#### [ACTIVITY]
Would you copy each line of the records that includes the word "gray"?

RECORD EXCERPTS Start Marker

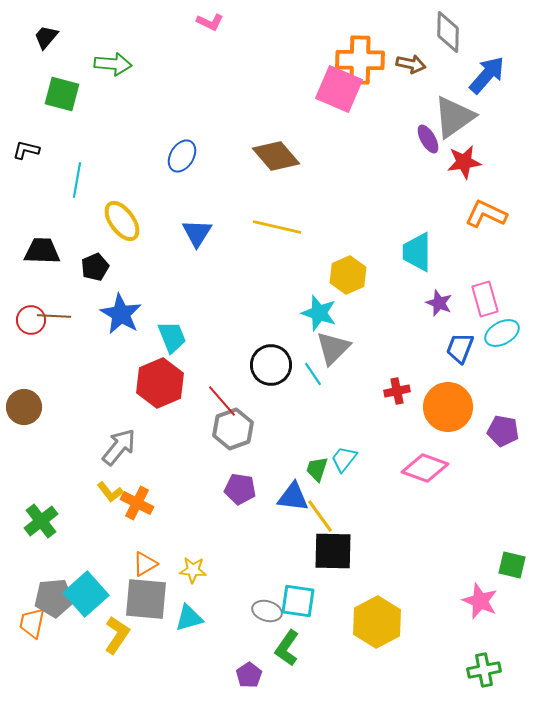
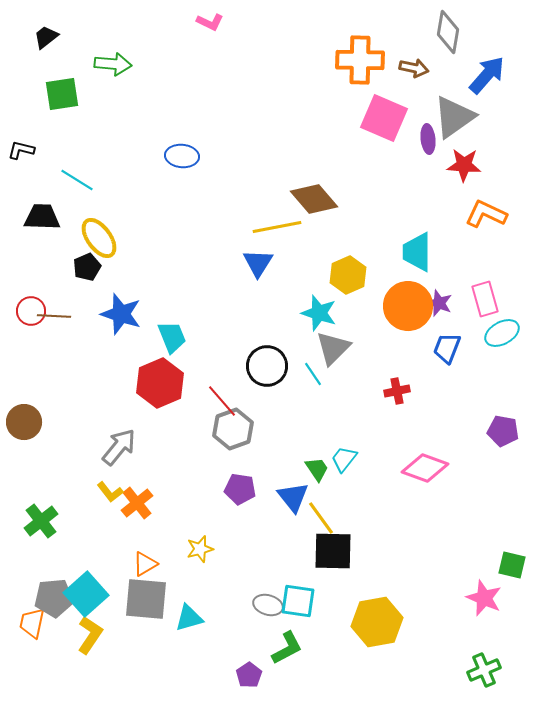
gray diamond at (448, 32): rotated 9 degrees clockwise
black trapezoid at (46, 37): rotated 12 degrees clockwise
brown arrow at (411, 64): moved 3 px right, 4 px down
pink square at (339, 89): moved 45 px right, 29 px down
green square at (62, 94): rotated 24 degrees counterclockwise
purple ellipse at (428, 139): rotated 24 degrees clockwise
black L-shape at (26, 150): moved 5 px left
blue ellipse at (182, 156): rotated 64 degrees clockwise
brown diamond at (276, 156): moved 38 px right, 43 px down
red star at (464, 162): moved 3 px down; rotated 12 degrees clockwise
cyan line at (77, 180): rotated 68 degrees counterclockwise
yellow ellipse at (122, 221): moved 23 px left, 17 px down
yellow line at (277, 227): rotated 24 degrees counterclockwise
blue triangle at (197, 233): moved 61 px right, 30 px down
black trapezoid at (42, 251): moved 34 px up
black pentagon at (95, 267): moved 8 px left
blue star at (121, 314): rotated 12 degrees counterclockwise
red circle at (31, 320): moved 9 px up
blue trapezoid at (460, 348): moved 13 px left
black circle at (271, 365): moved 4 px left, 1 px down
brown circle at (24, 407): moved 15 px down
orange circle at (448, 407): moved 40 px left, 101 px up
green trapezoid at (317, 469): rotated 128 degrees clockwise
blue triangle at (293, 497): rotated 44 degrees clockwise
orange cross at (137, 503): rotated 24 degrees clockwise
yellow line at (320, 516): moved 1 px right, 2 px down
yellow star at (193, 570): moved 7 px right, 21 px up; rotated 20 degrees counterclockwise
pink star at (480, 601): moved 4 px right, 3 px up
gray ellipse at (267, 611): moved 1 px right, 6 px up
yellow hexagon at (377, 622): rotated 18 degrees clockwise
yellow L-shape at (117, 635): moved 27 px left
green L-shape at (287, 648): rotated 153 degrees counterclockwise
green cross at (484, 670): rotated 12 degrees counterclockwise
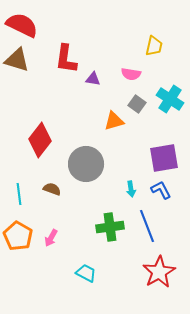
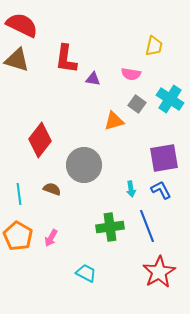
gray circle: moved 2 px left, 1 px down
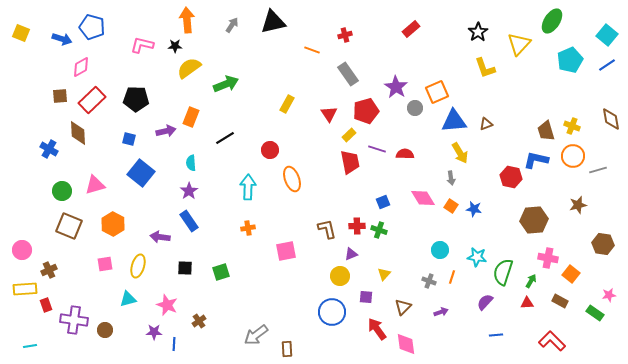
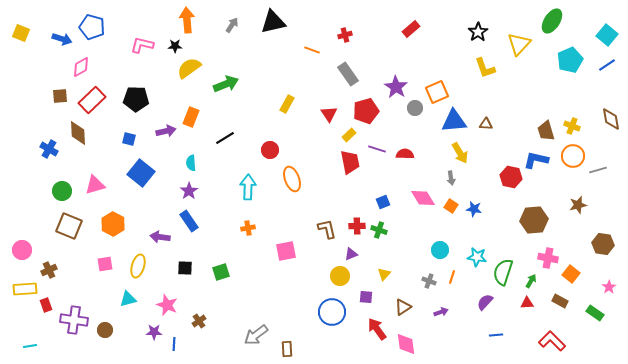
brown triangle at (486, 124): rotated 24 degrees clockwise
pink star at (609, 295): moved 8 px up; rotated 24 degrees counterclockwise
brown triangle at (403, 307): rotated 12 degrees clockwise
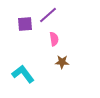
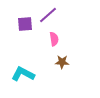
cyan L-shape: rotated 25 degrees counterclockwise
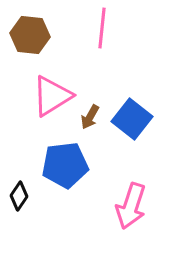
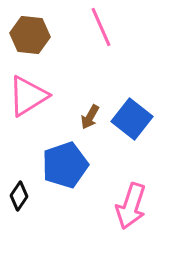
pink line: moved 1 px left, 1 px up; rotated 30 degrees counterclockwise
pink triangle: moved 24 px left
blue pentagon: rotated 12 degrees counterclockwise
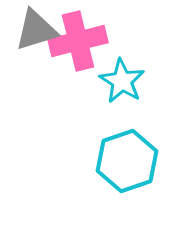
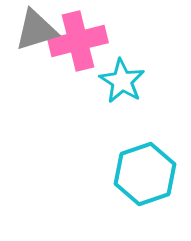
cyan hexagon: moved 18 px right, 13 px down
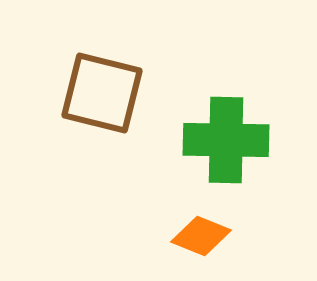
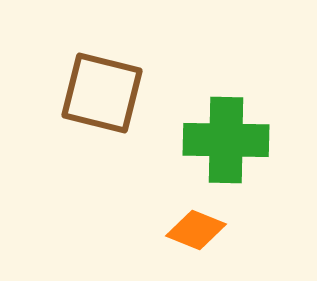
orange diamond: moved 5 px left, 6 px up
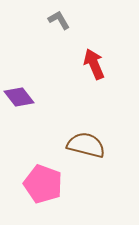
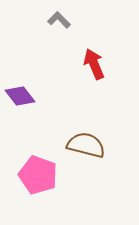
gray L-shape: rotated 15 degrees counterclockwise
purple diamond: moved 1 px right, 1 px up
pink pentagon: moved 5 px left, 9 px up
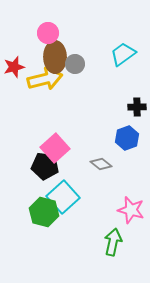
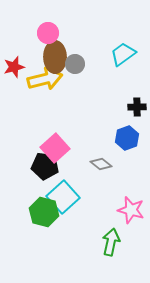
green arrow: moved 2 px left
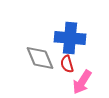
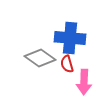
gray diamond: rotated 32 degrees counterclockwise
pink arrow: moved 2 px right; rotated 30 degrees counterclockwise
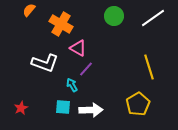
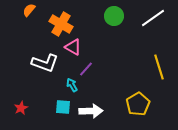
pink triangle: moved 5 px left, 1 px up
yellow line: moved 10 px right
white arrow: moved 1 px down
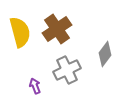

RECORD EXCERPTS End Marker

#### [ANSWER SECTION]
gray diamond at (448, 32): rotated 9 degrees clockwise
gray ellipse at (267, 611): moved 1 px right, 6 px up
gray circle: moved 2 px left, 1 px down
gray L-shape: rotated 15 degrees counterclockwise
gray diamond: rotated 32 degrees counterclockwise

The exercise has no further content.